> [TASK]
Write out, word for word, every line in the data below from the one containing "grey brush: 14 -> 15" to the one containing "yellow vase: 2 -> 0", both of them included.

Dataset excerpts:

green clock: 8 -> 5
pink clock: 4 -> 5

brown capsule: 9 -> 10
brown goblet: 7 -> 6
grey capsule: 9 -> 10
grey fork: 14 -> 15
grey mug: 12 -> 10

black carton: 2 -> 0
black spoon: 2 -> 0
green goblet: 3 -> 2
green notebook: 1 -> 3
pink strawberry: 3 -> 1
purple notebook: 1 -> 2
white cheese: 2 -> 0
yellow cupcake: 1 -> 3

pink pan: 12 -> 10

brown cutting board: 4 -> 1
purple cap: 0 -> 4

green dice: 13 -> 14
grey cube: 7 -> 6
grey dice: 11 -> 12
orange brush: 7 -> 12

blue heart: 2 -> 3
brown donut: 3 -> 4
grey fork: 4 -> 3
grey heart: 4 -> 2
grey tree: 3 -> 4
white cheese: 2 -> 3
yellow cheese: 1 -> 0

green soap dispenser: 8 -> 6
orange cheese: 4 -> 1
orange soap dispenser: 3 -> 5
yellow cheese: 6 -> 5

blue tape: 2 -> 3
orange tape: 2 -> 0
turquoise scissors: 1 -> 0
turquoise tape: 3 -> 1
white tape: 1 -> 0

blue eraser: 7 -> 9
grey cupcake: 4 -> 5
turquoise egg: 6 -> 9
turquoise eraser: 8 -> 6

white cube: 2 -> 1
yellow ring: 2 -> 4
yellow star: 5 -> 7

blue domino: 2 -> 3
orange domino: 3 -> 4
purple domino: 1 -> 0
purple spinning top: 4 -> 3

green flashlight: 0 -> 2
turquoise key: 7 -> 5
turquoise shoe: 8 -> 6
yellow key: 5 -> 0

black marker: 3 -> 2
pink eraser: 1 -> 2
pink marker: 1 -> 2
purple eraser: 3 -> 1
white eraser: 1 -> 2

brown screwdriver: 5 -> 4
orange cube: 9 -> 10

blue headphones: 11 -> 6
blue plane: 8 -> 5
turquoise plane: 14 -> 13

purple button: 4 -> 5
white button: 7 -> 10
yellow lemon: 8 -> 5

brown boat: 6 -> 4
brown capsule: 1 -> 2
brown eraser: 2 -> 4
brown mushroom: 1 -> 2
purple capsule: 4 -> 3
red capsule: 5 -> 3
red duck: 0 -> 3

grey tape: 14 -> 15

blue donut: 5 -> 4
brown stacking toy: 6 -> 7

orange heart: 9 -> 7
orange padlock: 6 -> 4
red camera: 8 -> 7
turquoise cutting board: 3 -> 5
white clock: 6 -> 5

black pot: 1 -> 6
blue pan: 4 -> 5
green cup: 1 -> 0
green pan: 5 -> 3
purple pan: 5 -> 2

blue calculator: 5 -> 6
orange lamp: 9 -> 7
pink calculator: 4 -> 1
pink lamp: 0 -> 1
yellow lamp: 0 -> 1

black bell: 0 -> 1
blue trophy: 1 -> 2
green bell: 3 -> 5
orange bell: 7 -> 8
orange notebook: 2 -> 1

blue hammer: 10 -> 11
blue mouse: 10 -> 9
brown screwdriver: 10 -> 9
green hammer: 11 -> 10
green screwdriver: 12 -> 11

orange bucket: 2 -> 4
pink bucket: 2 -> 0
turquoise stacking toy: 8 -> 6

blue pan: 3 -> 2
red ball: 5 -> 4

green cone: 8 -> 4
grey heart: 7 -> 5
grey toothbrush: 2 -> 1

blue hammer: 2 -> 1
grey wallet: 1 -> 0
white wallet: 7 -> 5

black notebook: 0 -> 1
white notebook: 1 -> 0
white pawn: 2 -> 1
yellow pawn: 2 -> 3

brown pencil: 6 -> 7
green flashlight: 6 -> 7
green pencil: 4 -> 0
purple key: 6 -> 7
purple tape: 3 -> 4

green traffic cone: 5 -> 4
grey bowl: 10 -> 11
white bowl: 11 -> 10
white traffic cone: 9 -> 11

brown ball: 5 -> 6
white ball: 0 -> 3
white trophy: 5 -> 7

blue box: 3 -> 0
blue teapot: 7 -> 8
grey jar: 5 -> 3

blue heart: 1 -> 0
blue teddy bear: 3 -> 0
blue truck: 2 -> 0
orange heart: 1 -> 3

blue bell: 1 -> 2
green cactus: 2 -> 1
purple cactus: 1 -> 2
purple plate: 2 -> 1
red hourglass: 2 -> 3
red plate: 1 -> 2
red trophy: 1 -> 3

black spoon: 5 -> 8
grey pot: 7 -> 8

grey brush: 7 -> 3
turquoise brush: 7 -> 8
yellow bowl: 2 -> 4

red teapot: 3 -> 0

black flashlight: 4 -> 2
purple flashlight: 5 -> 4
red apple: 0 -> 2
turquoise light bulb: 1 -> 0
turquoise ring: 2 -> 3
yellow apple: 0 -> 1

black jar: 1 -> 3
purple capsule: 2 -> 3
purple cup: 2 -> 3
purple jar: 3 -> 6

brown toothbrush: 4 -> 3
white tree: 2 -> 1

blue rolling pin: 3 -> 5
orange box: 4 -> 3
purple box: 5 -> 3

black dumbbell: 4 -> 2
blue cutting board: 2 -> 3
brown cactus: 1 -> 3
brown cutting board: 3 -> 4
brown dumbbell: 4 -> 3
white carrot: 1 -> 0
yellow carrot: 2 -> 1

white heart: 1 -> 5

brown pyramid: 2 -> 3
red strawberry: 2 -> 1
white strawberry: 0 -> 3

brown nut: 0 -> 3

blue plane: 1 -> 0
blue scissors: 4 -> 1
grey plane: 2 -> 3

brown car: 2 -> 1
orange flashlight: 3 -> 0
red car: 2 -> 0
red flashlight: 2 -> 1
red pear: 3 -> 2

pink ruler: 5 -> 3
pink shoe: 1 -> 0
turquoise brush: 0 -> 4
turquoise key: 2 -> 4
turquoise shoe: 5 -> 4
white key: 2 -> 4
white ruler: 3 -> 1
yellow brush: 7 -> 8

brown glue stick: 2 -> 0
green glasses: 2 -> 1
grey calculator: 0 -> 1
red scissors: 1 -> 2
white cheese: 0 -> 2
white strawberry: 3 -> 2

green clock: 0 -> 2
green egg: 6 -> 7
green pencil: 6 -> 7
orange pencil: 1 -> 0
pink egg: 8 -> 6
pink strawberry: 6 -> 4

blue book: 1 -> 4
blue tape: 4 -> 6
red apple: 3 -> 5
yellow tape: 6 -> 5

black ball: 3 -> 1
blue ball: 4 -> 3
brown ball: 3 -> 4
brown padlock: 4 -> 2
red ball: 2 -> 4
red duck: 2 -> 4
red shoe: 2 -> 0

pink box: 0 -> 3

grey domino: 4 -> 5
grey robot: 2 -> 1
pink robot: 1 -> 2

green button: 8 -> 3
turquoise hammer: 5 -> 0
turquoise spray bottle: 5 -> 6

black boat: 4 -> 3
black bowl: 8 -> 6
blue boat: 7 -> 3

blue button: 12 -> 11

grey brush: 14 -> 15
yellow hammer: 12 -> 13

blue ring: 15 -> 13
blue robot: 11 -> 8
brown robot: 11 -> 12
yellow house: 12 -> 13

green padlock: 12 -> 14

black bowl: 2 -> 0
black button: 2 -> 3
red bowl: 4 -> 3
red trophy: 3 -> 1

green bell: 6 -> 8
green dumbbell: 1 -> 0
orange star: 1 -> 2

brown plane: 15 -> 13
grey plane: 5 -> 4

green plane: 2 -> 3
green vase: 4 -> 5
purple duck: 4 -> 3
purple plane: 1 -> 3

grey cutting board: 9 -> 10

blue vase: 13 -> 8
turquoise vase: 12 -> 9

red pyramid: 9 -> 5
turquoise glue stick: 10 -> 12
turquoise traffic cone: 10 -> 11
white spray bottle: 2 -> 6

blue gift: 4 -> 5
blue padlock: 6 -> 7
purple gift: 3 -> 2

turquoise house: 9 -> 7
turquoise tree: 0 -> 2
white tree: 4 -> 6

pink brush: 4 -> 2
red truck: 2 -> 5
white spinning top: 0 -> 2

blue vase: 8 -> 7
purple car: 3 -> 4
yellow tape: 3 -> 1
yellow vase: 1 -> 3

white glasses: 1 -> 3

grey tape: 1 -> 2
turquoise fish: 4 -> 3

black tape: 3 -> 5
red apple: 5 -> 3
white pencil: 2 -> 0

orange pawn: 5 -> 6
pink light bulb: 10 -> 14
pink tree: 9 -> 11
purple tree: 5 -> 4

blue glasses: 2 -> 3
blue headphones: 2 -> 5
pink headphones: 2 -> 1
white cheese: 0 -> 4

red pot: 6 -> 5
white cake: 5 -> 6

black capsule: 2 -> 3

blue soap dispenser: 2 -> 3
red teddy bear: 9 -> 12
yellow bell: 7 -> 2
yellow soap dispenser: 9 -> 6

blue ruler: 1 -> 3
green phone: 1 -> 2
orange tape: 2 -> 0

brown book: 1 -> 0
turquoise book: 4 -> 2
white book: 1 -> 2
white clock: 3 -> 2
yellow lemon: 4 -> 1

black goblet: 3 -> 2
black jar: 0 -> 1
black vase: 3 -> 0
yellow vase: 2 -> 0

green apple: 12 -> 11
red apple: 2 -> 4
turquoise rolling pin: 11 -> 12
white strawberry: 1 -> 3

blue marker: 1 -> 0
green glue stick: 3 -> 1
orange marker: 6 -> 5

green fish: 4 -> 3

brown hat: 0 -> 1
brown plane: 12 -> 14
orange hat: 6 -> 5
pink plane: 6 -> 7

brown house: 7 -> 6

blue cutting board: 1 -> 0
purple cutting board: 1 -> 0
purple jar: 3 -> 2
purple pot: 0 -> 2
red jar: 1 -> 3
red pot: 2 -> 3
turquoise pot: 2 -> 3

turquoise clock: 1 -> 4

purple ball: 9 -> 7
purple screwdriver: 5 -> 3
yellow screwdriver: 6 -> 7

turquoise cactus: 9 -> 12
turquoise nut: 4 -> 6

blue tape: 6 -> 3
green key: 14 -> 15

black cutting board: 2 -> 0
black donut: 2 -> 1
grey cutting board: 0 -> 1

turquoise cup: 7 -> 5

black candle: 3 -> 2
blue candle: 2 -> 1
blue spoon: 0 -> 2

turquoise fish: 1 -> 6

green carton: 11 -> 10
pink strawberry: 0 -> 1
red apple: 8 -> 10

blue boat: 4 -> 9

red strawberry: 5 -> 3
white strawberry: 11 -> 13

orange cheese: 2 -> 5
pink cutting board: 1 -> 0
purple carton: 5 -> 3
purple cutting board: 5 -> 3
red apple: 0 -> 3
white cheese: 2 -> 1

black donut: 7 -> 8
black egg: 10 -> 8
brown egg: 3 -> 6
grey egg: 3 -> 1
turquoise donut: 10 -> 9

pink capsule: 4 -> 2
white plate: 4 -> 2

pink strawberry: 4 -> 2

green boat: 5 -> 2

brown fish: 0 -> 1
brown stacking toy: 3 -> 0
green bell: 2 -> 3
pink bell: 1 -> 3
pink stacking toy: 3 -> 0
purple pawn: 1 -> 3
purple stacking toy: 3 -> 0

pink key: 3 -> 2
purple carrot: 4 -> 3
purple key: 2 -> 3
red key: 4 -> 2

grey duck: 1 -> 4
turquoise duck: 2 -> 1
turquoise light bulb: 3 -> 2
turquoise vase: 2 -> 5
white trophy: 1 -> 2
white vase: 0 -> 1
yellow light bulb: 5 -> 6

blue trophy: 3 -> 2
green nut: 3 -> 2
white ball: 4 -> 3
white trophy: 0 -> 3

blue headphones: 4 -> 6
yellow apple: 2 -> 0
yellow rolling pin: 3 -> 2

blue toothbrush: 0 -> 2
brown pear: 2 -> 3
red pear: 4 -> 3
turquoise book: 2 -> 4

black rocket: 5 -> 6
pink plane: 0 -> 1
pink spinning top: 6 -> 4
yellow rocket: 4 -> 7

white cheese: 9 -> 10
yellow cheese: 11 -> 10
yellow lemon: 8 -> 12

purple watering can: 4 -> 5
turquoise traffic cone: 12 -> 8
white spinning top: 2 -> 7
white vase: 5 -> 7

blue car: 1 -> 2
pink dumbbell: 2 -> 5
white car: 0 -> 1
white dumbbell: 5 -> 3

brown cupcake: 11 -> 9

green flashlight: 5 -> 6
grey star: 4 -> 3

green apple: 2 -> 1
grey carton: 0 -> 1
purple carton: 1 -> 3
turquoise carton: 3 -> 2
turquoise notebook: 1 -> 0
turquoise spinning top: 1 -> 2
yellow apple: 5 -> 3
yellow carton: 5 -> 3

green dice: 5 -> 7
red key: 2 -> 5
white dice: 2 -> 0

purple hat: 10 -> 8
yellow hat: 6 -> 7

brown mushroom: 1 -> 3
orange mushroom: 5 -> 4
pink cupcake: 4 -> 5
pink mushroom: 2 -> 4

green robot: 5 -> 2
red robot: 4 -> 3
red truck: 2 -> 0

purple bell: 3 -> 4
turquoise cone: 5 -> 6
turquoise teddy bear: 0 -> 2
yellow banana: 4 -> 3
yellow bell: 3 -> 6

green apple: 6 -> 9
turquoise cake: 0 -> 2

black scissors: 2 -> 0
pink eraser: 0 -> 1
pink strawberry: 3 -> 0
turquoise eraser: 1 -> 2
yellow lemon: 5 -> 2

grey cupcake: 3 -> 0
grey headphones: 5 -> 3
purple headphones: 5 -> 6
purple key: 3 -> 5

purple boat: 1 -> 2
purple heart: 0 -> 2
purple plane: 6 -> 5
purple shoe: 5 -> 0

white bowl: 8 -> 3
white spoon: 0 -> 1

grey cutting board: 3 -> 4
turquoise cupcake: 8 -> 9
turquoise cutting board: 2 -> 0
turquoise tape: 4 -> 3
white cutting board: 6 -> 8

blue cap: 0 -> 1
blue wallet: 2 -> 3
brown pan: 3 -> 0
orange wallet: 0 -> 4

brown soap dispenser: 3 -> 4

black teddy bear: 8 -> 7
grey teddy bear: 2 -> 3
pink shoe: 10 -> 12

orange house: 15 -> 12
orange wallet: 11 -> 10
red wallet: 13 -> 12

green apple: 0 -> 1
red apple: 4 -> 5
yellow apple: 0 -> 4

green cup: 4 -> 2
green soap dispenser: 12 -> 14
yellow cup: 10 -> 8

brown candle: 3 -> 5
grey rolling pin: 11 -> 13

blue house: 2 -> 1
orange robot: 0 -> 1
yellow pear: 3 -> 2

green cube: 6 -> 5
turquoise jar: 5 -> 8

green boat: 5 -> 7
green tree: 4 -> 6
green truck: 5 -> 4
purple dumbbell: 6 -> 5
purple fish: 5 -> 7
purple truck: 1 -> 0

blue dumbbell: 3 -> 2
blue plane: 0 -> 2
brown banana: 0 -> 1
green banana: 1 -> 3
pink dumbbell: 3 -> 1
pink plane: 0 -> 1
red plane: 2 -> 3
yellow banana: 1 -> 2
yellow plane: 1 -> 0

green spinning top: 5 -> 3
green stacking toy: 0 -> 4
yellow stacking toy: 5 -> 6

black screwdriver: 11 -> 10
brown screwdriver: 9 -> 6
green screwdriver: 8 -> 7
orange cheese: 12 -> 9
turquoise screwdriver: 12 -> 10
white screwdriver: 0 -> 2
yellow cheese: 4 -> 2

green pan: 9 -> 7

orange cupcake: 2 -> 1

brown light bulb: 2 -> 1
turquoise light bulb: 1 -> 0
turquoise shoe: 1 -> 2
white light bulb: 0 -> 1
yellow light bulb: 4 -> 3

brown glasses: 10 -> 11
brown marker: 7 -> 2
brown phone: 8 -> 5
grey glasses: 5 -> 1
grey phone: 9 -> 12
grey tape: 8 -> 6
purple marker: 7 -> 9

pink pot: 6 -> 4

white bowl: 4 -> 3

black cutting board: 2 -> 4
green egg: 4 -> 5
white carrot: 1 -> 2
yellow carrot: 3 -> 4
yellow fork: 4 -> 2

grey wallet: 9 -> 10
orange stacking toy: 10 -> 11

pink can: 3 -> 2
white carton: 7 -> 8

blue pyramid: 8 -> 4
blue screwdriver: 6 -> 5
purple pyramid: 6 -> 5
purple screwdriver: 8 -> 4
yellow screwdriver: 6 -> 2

> [RESULT FOR THIS EXERCISE]
grey brush: 14 -> 15
yellow hammer: 12 -> 13

blue ring: 15 -> 13
blue robot: 11 -> 8
brown robot: 11 -> 12
yellow house: 12 -> 13

green padlock: 12 -> 14

black bowl: 2 -> 0
black button: 2 -> 3
red bowl: 4 -> 3
red trophy: 3 -> 1

green bell: 6 -> 8
green dumbbell: 1 -> 0
orange star: 1 -> 2

brown plane: 15 -> 13
grey plane: 5 -> 4

green plane: 2 -> 3
green vase: 4 -> 5
purple duck: 4 -> 3
purple plane: 1 -> 3

grey cutting board: 9 -> 10

blue vase: 13 -> 8
turquoise vase: 12 -> 9

red pyramid: 9 -> 5
turquoise glue stick: 10 -> 12
turquoise traffic cone: 10 -> 11
white spray bottle: 2 -> 6

blue gift: 4 -> 5
blue padlock: 6 -> 7
purple gift: 3 -> 2

turquoise house: 9 -> 7
turquoise tree: 0 -> 2
white tree: 4 -> 6

pink brush: 4 -> 2
red truck: 2 -> 5
white spinning top: 0 -> 2

blue vase: 8 -> 7
purple car: 3 -> 4
yellow tape: 3 -> 1
yellow vase: 1 -> 3

white glasses: 1 -> 3

grey tape: 1 -> 2
turquoise fish: 4 -> 3

black tape: 3 -> 5
red apple: 5 -> 3
white pencil: 2 -> 0

orange pawn: 5 -> 6
pink light bulb: 10 -> 14
pink tree: 9 -> 11
purple tree: 5 -> 4

blue glasses: 2 -> 3
blue headphones: 2 -> 5
pink headphones: 2 -> 1
white cheese: 0 -> 4

red pot: 6 -> 5
white cake: 5 -> 6

black capsule: 2 -> 3

blue soap dispenser: 2 -> 3
red teddy bear: 9 -> 12
yellow bell: 7 -> 2
yellow soap dispenser: 9 -> 6

blue ruler: 1 -> 3
green phone: 1 -> 2
orange tape: 2 -> 0

brown book: 1 -> 0
turquoise book: 4 -> 2
white book: 1 -> 2
white clock: 3 -> 2
yellow lemon: 4 -> 1

black goblet: 3 -> 2
black jar: 0 -> 1
black vase: 3 -> 0
yellow vase: 2 -> 0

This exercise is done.